Each record must be copied in full and unchanged; any image it holds is excluded.
━━━ Given records ━━━
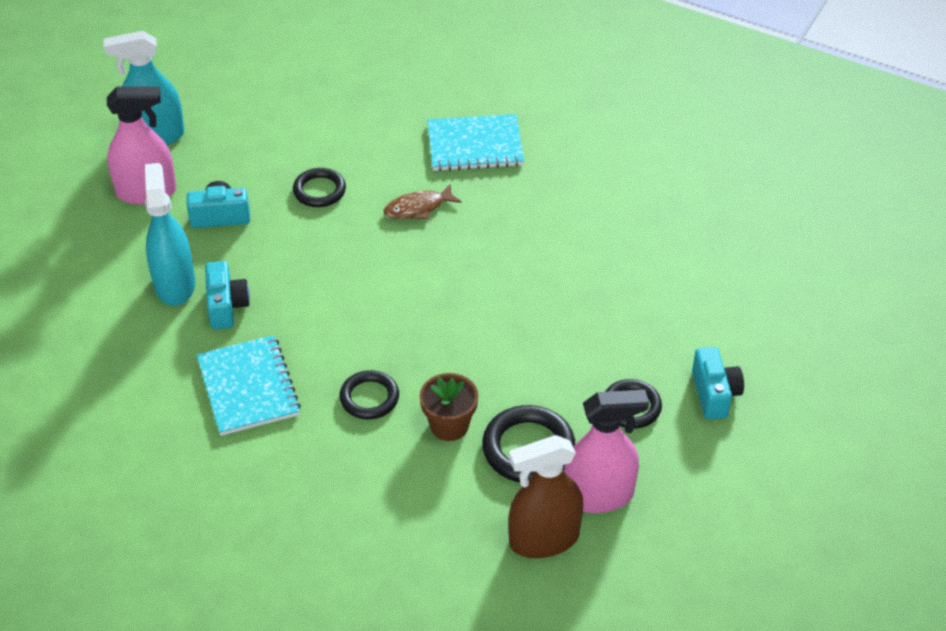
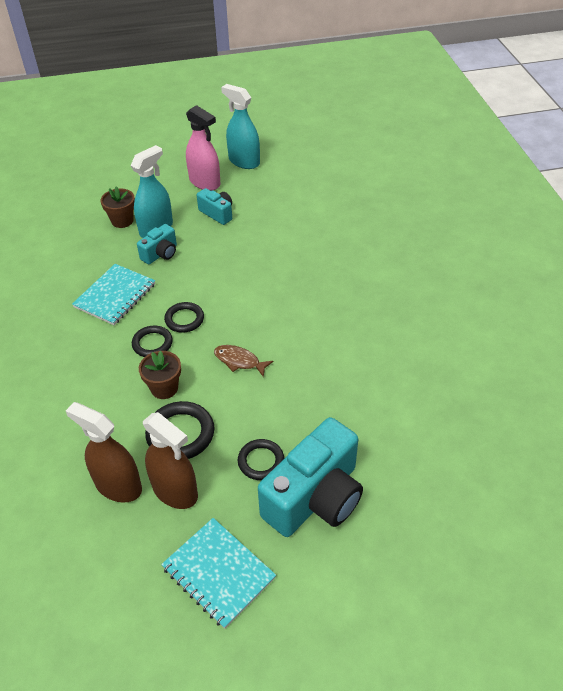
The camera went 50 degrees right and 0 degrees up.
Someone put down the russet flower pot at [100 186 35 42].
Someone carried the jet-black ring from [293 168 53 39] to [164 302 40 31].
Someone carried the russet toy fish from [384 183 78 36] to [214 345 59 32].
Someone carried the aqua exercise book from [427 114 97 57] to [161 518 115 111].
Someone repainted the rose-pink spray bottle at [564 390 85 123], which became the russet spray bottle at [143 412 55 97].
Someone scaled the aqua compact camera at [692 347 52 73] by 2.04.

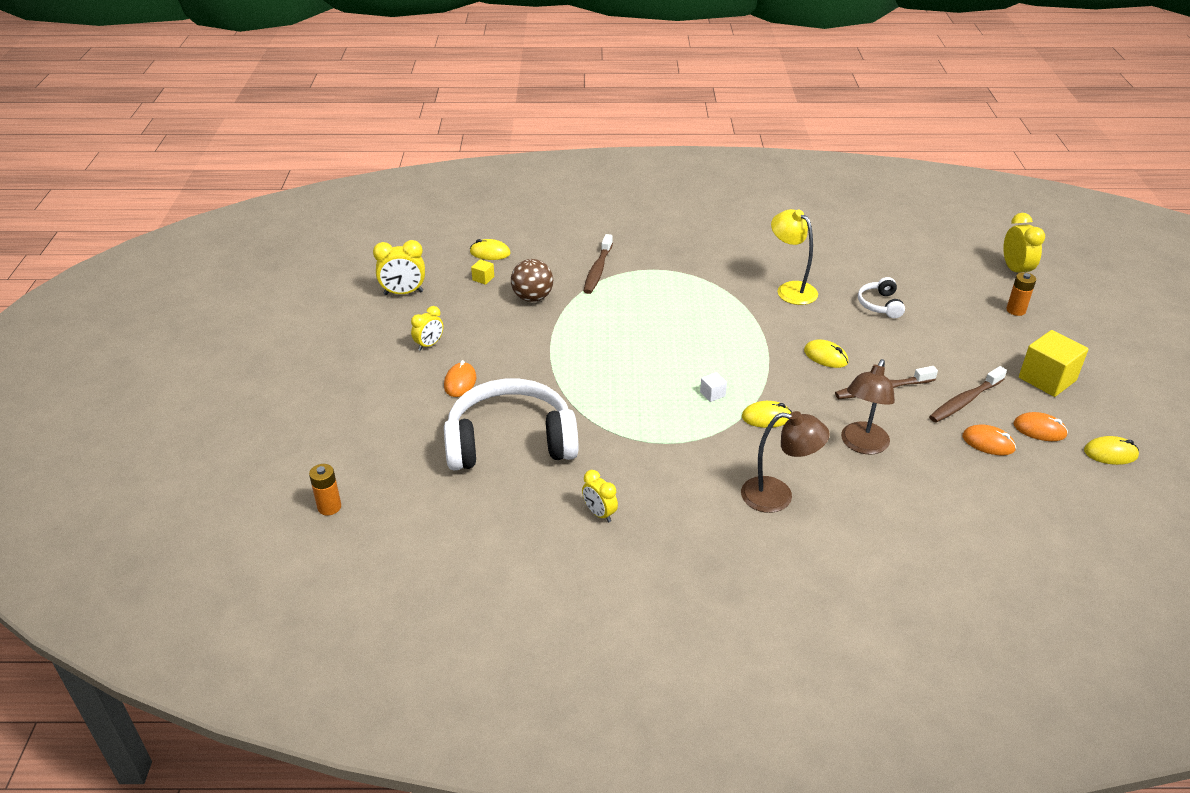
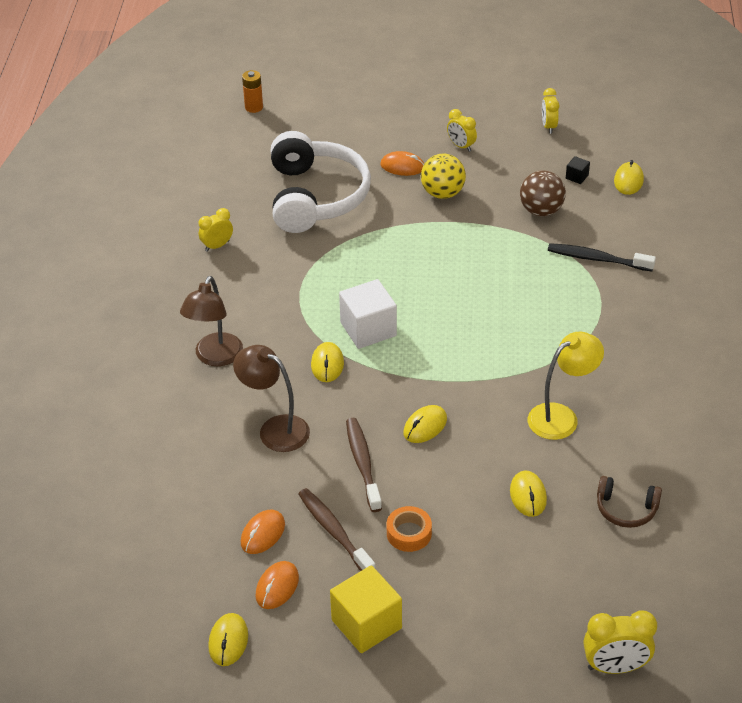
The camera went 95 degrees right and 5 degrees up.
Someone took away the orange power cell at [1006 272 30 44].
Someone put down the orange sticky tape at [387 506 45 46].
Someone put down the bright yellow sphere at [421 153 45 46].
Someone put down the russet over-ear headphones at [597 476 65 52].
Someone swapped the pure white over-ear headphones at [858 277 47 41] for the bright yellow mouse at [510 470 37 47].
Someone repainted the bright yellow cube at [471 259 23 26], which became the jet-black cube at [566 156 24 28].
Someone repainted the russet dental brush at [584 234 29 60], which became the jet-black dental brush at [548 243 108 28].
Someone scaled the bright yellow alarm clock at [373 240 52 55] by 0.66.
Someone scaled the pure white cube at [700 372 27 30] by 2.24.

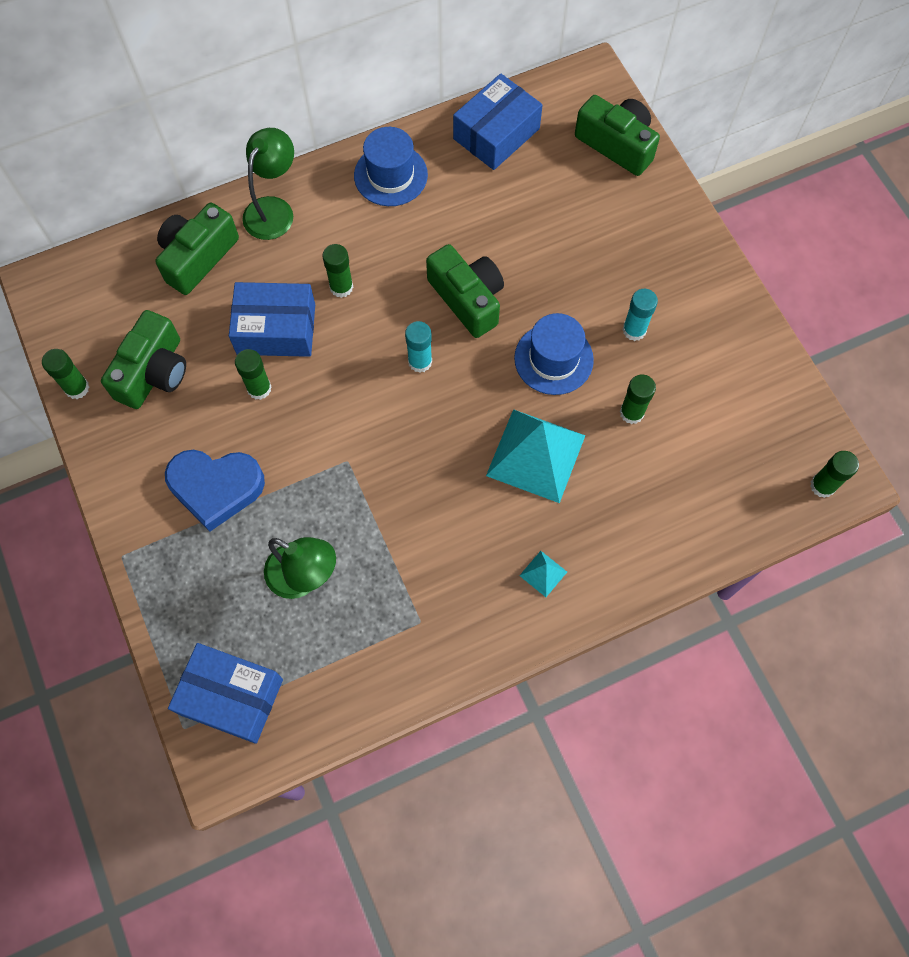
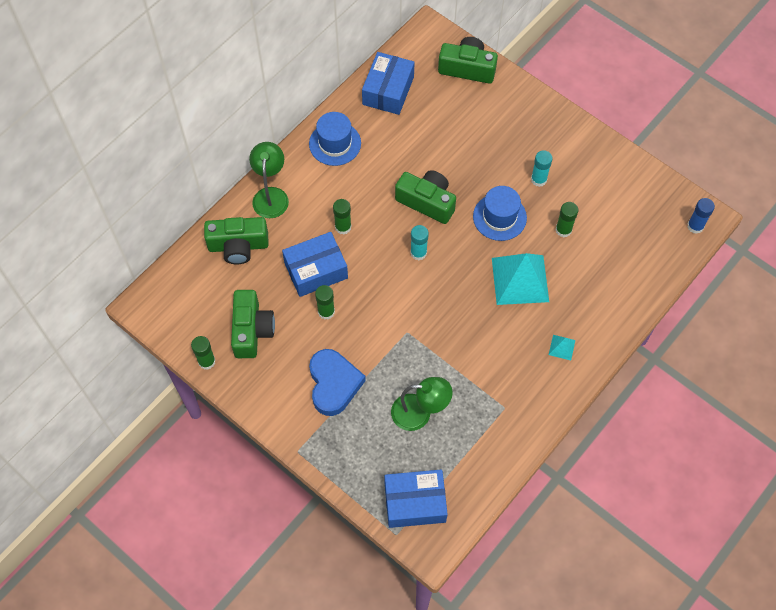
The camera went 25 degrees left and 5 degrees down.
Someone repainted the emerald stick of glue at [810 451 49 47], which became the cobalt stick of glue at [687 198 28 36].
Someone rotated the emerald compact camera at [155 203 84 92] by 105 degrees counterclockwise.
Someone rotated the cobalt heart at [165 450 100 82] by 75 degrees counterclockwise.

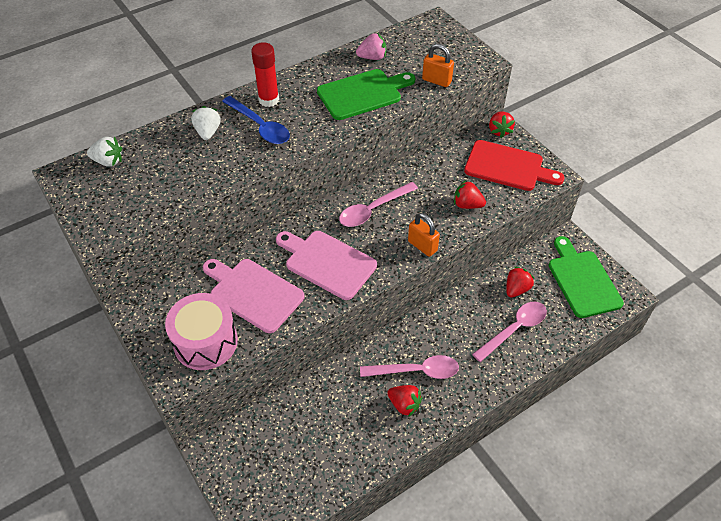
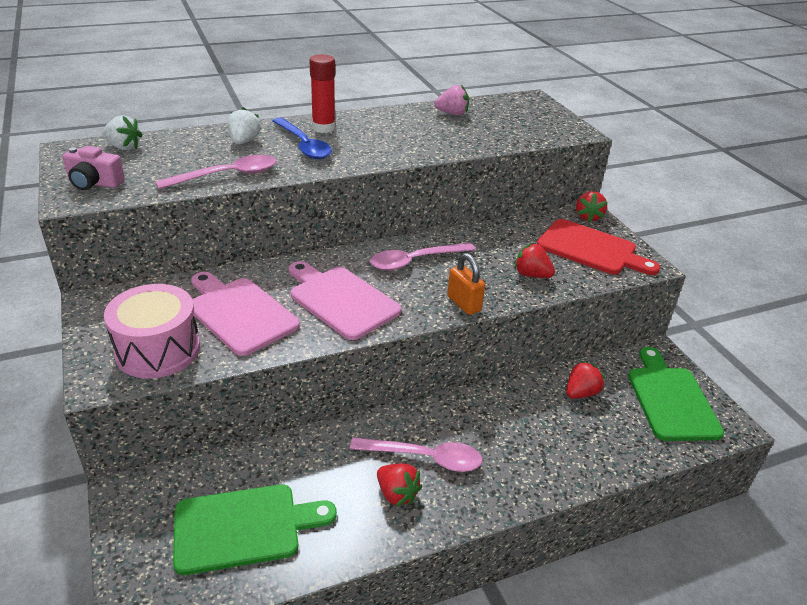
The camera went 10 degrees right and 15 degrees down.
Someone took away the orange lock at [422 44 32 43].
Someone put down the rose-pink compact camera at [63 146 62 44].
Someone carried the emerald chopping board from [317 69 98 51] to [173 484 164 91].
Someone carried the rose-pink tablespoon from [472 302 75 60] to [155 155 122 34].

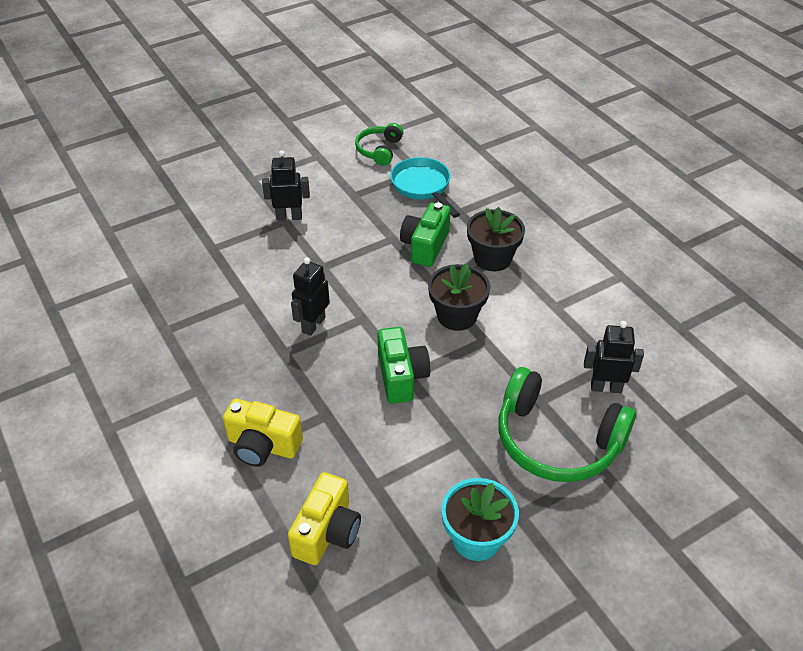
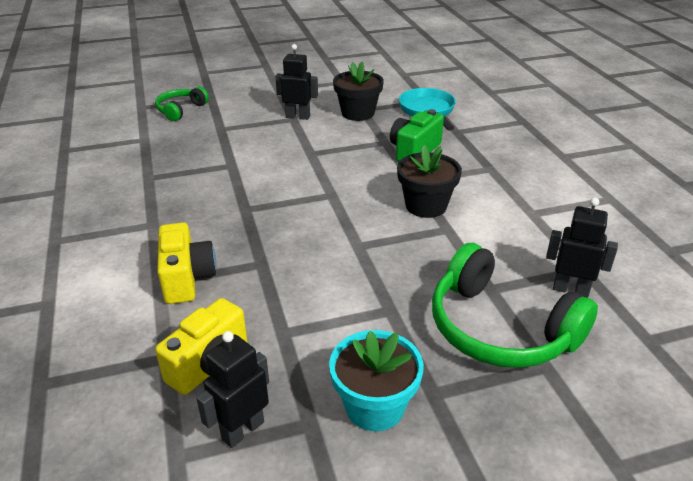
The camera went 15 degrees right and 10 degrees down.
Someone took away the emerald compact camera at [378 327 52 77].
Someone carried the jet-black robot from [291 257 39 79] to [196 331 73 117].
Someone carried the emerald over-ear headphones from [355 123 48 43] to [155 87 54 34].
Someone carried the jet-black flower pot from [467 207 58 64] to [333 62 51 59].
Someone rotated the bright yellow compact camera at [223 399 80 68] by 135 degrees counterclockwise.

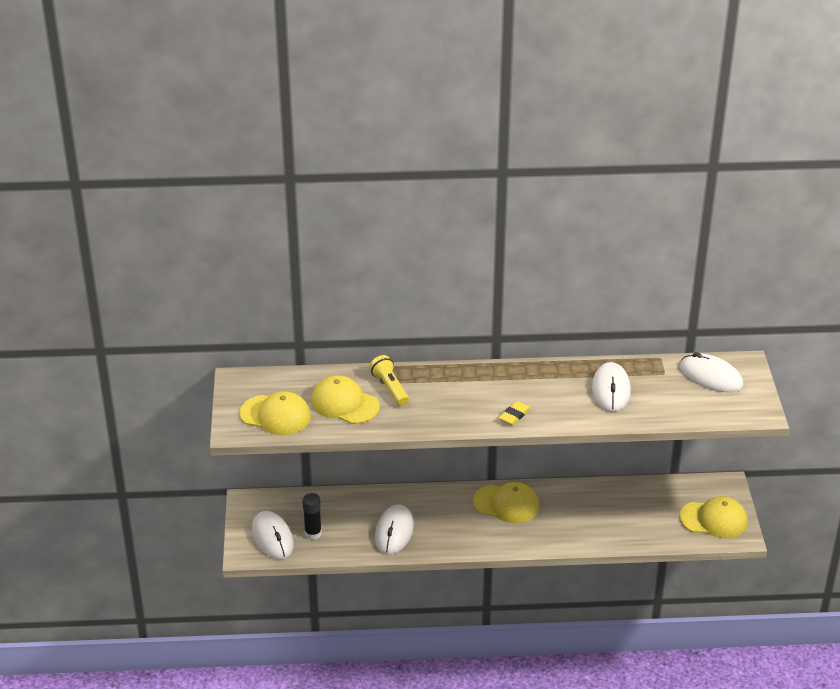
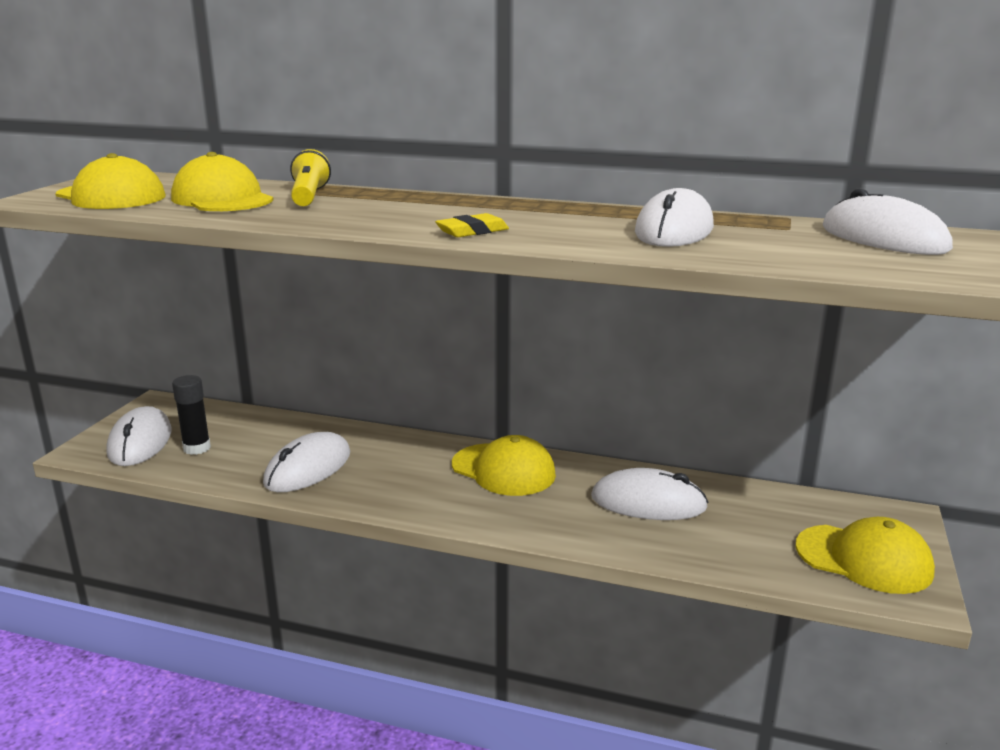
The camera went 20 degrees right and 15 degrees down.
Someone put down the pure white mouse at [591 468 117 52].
━━━
• [Reply]
The camera went 50 degrees right and 0 degrees up.
Someone put down the russet flower pot at [100 186 35 42].
Someone carried the jet-black ring from [293 168 53 39] to [164 302 40 31].
Someone carried the russet toy fish from [384 183 78 36] to [214 345 59 32].
Someone carried the aqua exercise book from [427 114 97 57] to [161 518 115 111].
Someone repainted the rose-pink spray bottle at [564 390 85 123], which became the russet spray bottle at [143 412 55 97].
Someone scaled the aqua compact camera at [692 347 52 73] by 2.04.

The camera went 95 degrees right and 5 degrees up.
Someone took away the orange power cell at [1006 272 30 44].
Someone put down the orange sticky tape at [387 506 45 46].
Someone put down the bright yellow sphere at [421 153 45 46].
Someone put down the russet over-ear headphones at [597 476 65 52].
Someone swapped the pure white over-ear headphones at [858 277 47 41] for the bright yellow mouse at [510 470 37 47].
Someone repainted the bright yellow cube at [471 259 23 26], which became the jet-black cube at [566 156 24 28].
Someone repainted the russet dental brush at [584 234 29 60], which became the jet-black dental brush at [548 243 108 28].
Someone scaled the bright yellow alarm clock at [373 240 52 55] by 0.66.
Someone scaled the pure white cube at [700 372 27 30] by 2.24.

The camera went 25 degrees left and 5 degrees down.
Someone repainted the emerald stick of glue at [810 451 49 47], which became the cobalt stick of glue at [687 198 28 36].
Someone rotated the emerald compact camera at [155 203 84 92] by 105 degrees counterclockwise.
Someone rotated the cobalt heart at [165 450 100 82] by 75 degrees counterclockwise.

The camera went 10 degrees right and 15 degrees down.
Someone took away the orange lock at [422 44 32 43].
Someone put down the rose-pink compact camera at [63 146 62 44].
Someone carried the emerald chopping board from [317 69 98 51] to [173 484 164 91].
Someone carried the rose-pink tablespoon from [472 302 75 60] to [155 155 122 34].

The camera went 15 degrees right and 10 degrees down.
Someone took away the emerald compact camera at [378 327 52 77].
Someone carried the jet-black robot from [291 257 39 79] to [196 331 73 117].
Someone carried the emerald over-ear headphones from [355 123 48 43] to [155 87 54 34].
Someone carried the jet-black flower pot from [467 207 58 64] to [333 62 51 59].
Someone rotated the bright yellow compact camera at [223 399 80 68] by 135 degrees counterclockwise.

The camera went 20 degrees right and 15 degrees down.
Someone put down the pure white mouse at [591 468 117 52].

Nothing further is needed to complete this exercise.